[Before-and-after object lists]
-------

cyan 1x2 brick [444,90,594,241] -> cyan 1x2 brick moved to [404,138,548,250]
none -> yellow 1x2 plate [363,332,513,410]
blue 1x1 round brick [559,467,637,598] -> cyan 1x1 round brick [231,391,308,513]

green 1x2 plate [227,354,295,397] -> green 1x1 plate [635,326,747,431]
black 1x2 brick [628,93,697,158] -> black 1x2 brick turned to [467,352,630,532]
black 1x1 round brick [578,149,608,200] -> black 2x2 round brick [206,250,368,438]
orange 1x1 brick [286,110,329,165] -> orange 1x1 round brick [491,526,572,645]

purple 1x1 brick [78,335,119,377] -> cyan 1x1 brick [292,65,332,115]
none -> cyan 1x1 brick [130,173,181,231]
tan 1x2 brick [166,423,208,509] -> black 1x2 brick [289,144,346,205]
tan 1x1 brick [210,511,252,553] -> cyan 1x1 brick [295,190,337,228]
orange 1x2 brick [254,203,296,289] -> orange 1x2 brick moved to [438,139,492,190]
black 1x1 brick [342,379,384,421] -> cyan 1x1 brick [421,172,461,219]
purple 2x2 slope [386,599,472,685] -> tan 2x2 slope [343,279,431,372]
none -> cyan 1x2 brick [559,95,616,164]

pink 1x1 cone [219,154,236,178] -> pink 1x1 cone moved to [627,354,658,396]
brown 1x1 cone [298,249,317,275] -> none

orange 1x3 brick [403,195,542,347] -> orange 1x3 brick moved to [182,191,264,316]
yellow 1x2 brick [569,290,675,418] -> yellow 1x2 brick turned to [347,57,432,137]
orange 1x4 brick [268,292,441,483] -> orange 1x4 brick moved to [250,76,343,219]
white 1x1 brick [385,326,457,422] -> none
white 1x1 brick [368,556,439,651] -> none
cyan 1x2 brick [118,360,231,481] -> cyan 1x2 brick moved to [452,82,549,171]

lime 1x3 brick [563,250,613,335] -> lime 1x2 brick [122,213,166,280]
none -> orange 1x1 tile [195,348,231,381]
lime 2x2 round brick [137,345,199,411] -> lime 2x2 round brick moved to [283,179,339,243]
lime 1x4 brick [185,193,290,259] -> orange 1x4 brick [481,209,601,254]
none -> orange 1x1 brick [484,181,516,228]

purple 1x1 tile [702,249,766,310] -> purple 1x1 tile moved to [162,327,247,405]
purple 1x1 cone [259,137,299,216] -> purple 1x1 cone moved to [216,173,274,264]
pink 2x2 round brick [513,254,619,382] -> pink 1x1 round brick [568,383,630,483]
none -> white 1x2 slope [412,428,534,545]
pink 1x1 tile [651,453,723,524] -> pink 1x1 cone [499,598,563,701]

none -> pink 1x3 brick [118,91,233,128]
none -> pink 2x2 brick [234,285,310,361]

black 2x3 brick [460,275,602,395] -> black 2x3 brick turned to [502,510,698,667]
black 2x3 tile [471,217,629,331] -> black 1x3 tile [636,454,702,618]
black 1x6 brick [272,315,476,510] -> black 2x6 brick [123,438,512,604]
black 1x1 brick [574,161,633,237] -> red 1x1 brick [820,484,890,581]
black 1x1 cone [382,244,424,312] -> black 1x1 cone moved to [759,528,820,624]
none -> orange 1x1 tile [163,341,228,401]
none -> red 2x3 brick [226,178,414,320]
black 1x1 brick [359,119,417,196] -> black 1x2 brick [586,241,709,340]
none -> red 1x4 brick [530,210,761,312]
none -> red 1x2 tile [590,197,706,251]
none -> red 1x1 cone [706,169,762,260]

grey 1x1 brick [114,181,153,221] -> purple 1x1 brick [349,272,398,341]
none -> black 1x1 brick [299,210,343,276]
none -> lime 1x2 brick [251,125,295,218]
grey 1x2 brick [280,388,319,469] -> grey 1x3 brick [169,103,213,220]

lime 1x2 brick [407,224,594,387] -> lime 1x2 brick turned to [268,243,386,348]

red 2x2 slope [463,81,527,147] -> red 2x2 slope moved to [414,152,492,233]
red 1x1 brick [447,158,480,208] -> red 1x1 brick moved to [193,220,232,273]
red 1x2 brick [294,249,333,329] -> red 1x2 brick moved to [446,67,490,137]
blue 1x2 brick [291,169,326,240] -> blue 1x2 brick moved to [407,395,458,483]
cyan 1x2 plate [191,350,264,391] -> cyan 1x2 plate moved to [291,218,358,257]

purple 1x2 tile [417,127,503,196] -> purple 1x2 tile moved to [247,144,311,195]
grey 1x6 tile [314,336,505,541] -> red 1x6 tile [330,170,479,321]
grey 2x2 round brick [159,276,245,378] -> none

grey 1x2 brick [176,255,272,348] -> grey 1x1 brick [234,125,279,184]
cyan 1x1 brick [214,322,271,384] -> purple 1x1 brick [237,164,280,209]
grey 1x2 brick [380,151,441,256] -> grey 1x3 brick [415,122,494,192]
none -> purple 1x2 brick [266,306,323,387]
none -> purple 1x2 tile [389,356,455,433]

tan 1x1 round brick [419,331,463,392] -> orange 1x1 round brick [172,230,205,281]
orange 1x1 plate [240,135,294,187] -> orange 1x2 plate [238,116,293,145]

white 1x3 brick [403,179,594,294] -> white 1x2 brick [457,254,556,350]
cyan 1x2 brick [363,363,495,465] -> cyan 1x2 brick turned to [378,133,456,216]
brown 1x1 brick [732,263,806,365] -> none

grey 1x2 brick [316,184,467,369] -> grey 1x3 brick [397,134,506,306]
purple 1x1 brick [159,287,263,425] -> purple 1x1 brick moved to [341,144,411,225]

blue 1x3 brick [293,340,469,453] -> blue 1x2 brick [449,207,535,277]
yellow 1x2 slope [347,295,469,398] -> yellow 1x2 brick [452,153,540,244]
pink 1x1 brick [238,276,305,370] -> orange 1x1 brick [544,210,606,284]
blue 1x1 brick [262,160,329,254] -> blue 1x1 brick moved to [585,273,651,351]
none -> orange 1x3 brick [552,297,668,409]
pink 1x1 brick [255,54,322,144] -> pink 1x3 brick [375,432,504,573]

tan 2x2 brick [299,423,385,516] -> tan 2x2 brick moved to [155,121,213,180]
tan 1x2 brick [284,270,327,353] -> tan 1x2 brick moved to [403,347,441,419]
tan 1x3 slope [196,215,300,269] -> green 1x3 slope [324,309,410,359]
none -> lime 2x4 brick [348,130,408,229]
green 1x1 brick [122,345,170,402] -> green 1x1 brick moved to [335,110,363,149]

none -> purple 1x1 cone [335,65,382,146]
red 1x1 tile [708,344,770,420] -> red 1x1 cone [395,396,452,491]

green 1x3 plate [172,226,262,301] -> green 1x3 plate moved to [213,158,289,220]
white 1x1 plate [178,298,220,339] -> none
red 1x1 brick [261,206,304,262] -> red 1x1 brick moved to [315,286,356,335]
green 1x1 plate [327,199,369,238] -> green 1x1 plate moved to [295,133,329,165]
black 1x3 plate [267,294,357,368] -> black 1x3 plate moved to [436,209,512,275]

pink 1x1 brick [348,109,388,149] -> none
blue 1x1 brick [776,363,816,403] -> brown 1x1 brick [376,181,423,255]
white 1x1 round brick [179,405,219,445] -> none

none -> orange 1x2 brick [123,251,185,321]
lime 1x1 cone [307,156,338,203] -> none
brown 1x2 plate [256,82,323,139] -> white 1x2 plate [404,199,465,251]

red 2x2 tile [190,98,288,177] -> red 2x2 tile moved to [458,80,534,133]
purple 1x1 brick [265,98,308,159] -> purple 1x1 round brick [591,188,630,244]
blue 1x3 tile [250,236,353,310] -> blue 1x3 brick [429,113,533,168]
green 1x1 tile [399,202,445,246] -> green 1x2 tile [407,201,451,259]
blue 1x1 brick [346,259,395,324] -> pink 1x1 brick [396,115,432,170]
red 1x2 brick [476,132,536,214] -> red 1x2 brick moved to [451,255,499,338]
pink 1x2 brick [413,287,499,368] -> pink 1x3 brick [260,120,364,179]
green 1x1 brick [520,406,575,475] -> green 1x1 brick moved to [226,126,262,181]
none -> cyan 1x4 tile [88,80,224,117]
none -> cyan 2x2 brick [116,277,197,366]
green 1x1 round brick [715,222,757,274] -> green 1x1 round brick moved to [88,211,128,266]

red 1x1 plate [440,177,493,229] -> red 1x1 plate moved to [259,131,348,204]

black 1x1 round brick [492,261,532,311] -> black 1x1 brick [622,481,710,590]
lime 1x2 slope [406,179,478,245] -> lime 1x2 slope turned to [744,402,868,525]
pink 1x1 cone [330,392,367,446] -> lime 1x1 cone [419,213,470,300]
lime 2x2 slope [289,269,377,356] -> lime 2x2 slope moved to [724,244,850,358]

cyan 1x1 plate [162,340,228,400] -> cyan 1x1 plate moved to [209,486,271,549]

-------

Exercise instructions =>
Go line by line through the data and copy any that contain "brown".

Output for this exercise =>
brown 1x1 cone [298,249,317,275] -> none
brown 1x1 brick [732,263,806,365] -> none
blue 1x1 brick [776,363,816,403] -> brown 1x1 brick [376,181,423,255]
brown 1x2 plate [256,82,323,139] -> white 1x2 plate [404,199,465,251]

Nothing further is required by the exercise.